====== Given entries

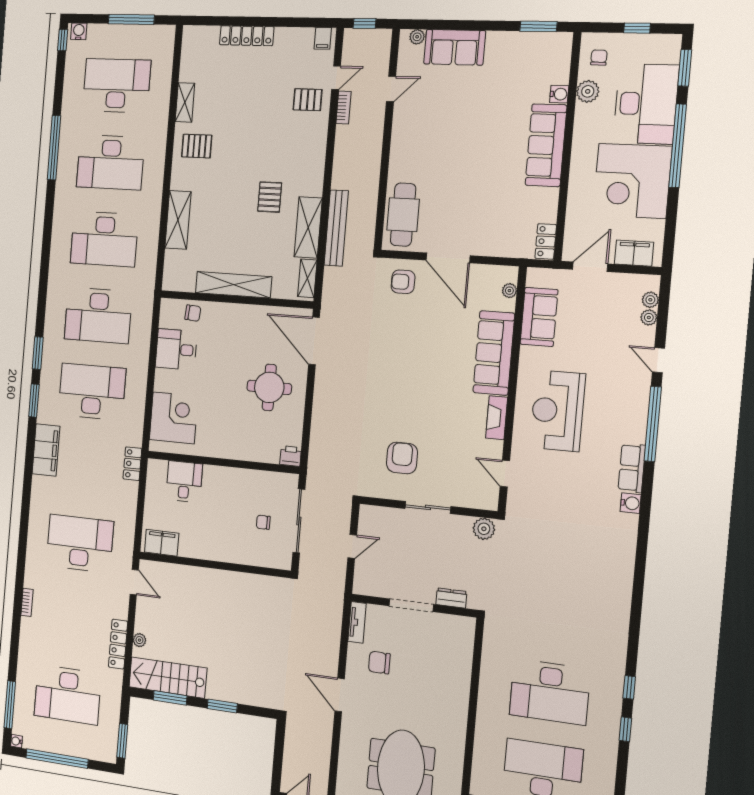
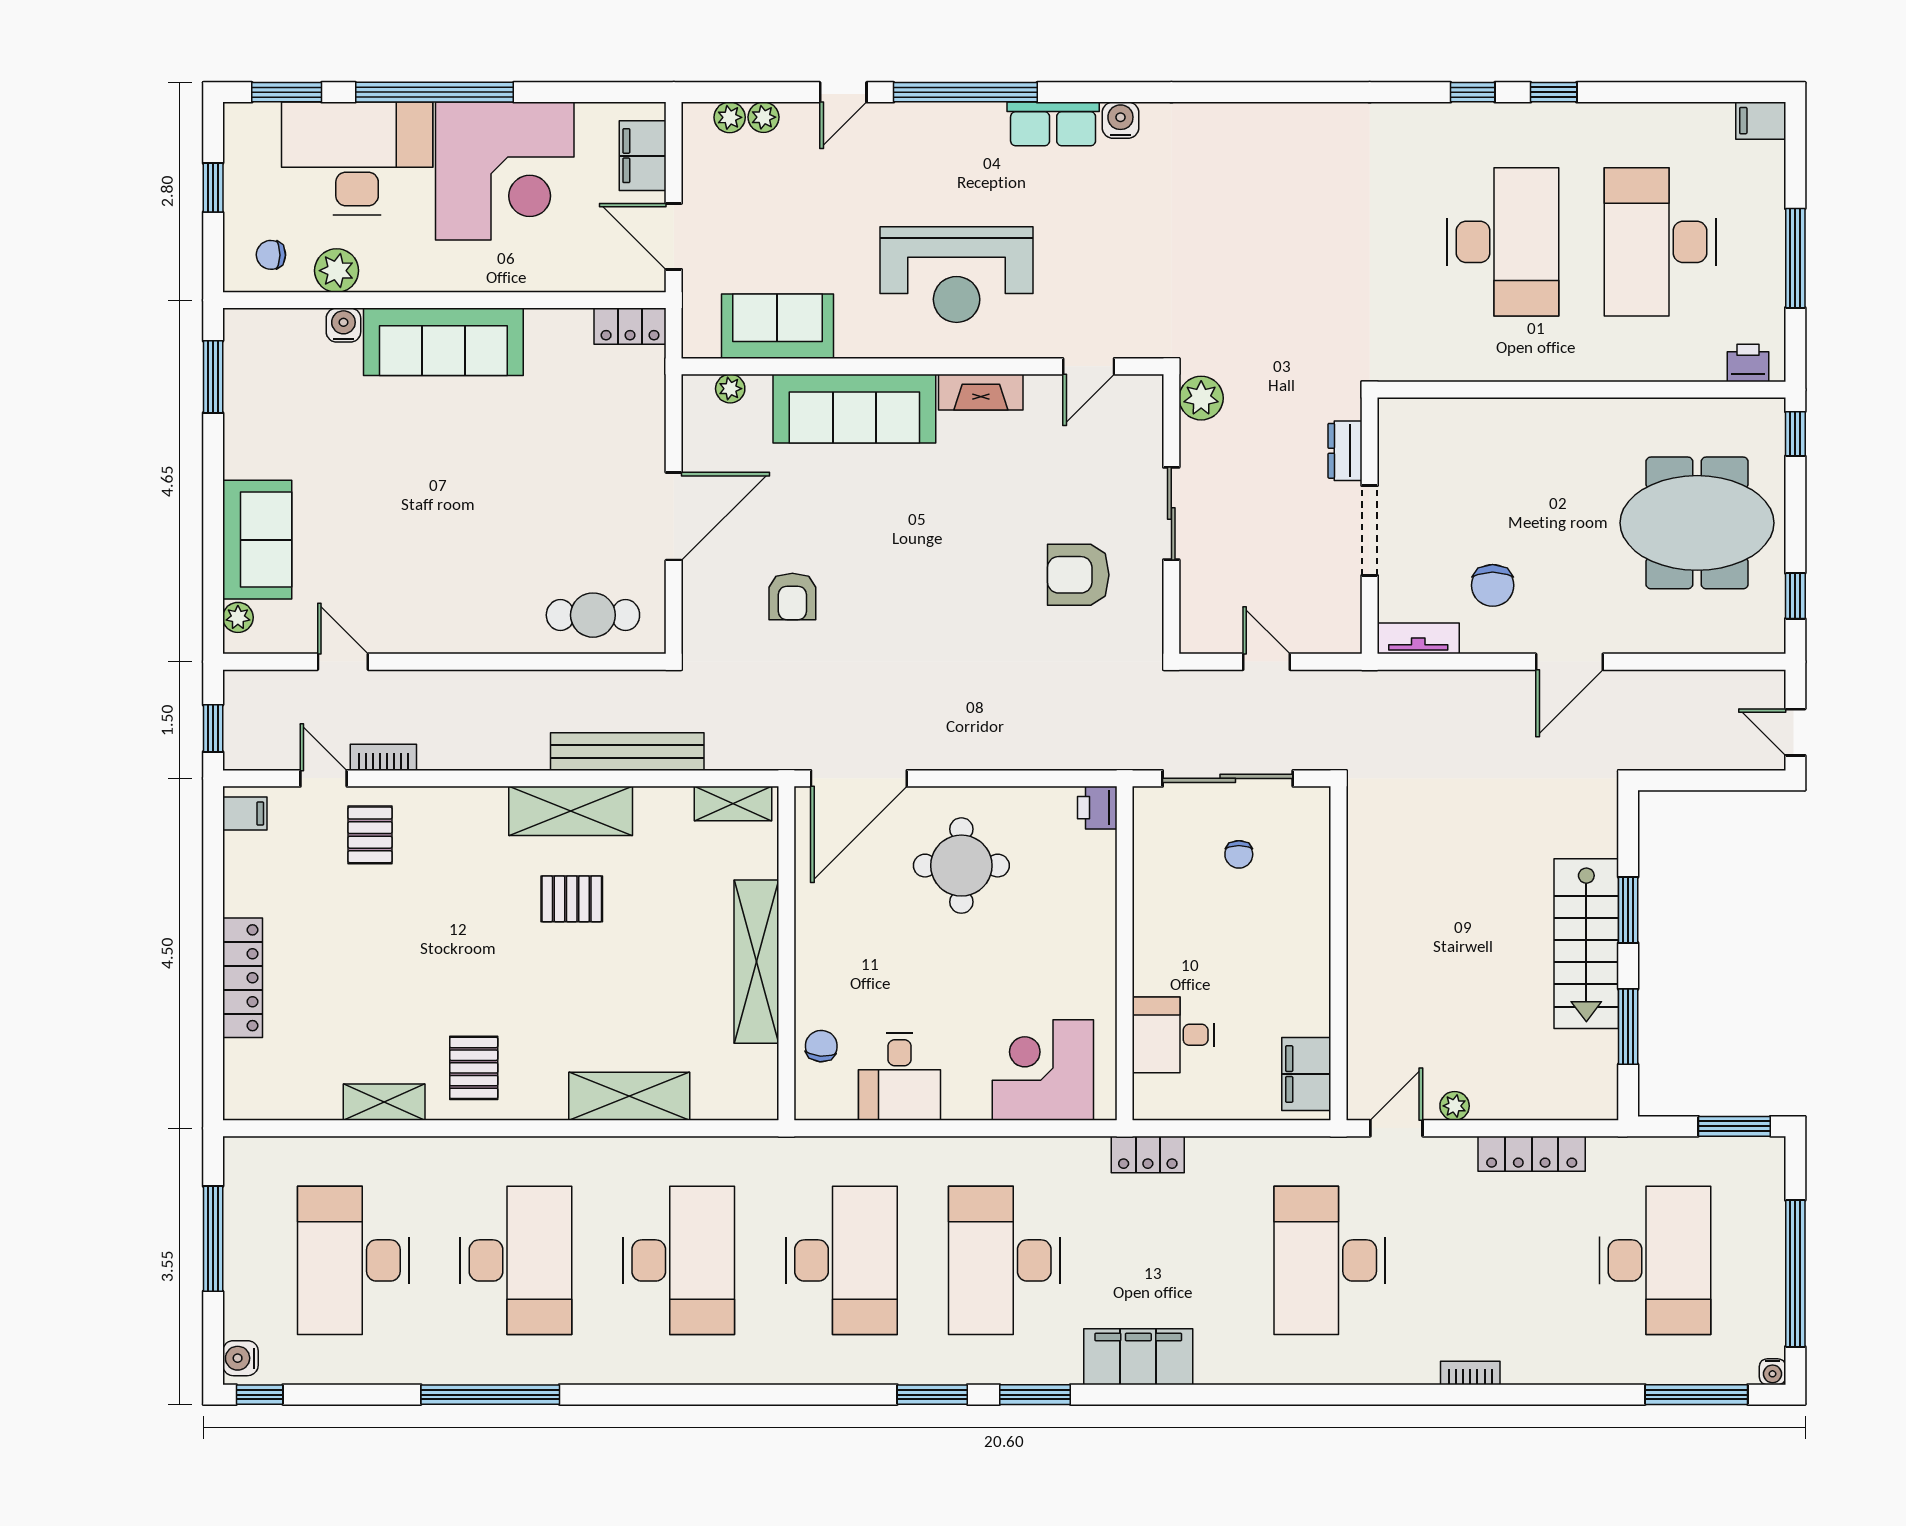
cafe table: (403, 215) -> (593, 615), width x0.73, depth x0.74
shelving: (308, 227) -> (571, 811), moved
armchair: (403, 282) -> (792, 596), moved
plant: (139, 640) -> (1455, 1106), moved
stairs: (168, 678) -> (1586, 944), moved

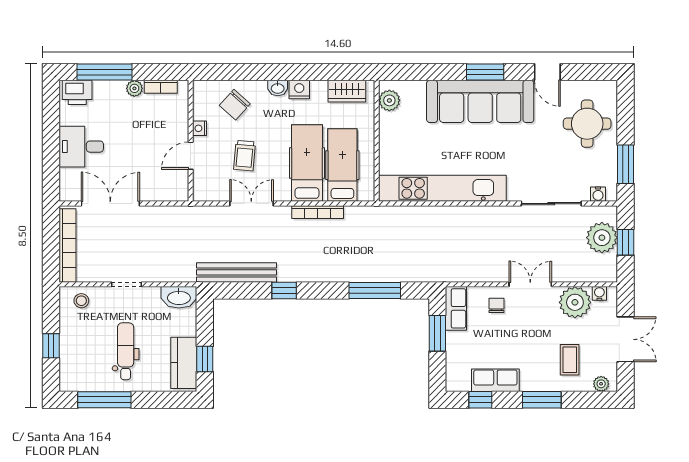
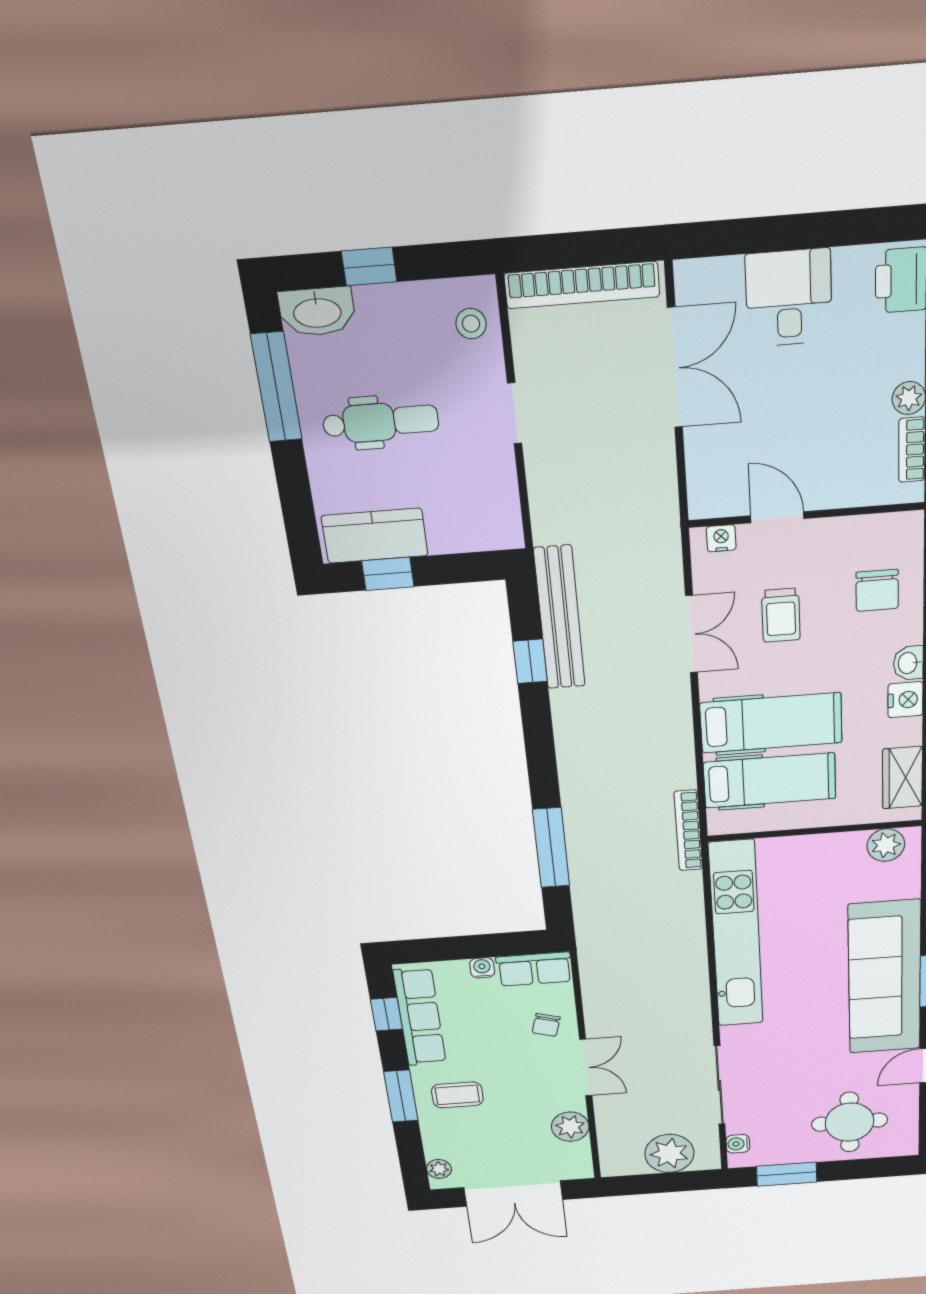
chair: (235, 105) -> (877, 590), turned -132
nightstand: (200, 128) -> (721, 538), moved
trolley: (245, 156) -> (781, 615), turned -95
bookcase: (318, 212) -> (688, 830), moved
window: (625, 242) -> (664, 1183), removed
window: (284, 290) -> (530, 661), moved
water cooler: (599, 293) -> (482, 968), moved, turned -90
washbasin: (179, 297) -> (317, 312), moved, turned -90
plant: (575, 302) -> (570, 1127), width x0.73, depth x0.73
chair: (497, 305) -> (546, 1025), turned 106
window: (437, 333) -> (489, 946), removed
double door: (625, 339) -> (513, 1194), width x1.37
coffee table: (570, 360) -> (457, 1095), moved
row of seats: (495, 380) -> (420, 1017), width x1.48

============

◆ Goal of the exercise
All entries must come back exactly as written, though without their pictures.

◆ Written solution
cafe table: (403, 215) -> (593, 615), width x0.73, depth x0.74
shelving: (308, 227) -> (571, 811), moved
armchair: (403, 282) -> (792, 596), moved
plant: (139, 640) -> (1455, 1106), moved
stairs: (168, 678) -> (1586, 944), moved

chair: (235, 105) -> (877, 590), turned -132
nightstand: (200, 128) -> (721, 538), moved
trolley: (245, 156) -> (781, 615), turned -95
bookcase: (318, 212) -> (688, 830), moved
window: (625, 242) -> (664, 1183), removed
window: (284, 290) -> (530, 661), moved
water cooler: (599, 293) -> (482, 968), moved, turned -90
washbasin: (179, 297) -> (317, 312), moved, turned -90
plant: (575, 302) -> (570, 1127), width x0.73, depth x0.73
chair: (497, 305) -> (546, 1025), turned 106
window: (437, 333) -> (489, 946), removed
double door: (625, 339) -> (513, 1194), width x1.37
coffee table: (570, 360) -> (457, 1095), moved
row of seats: (495, 380) -> (420, 1017), width x1.48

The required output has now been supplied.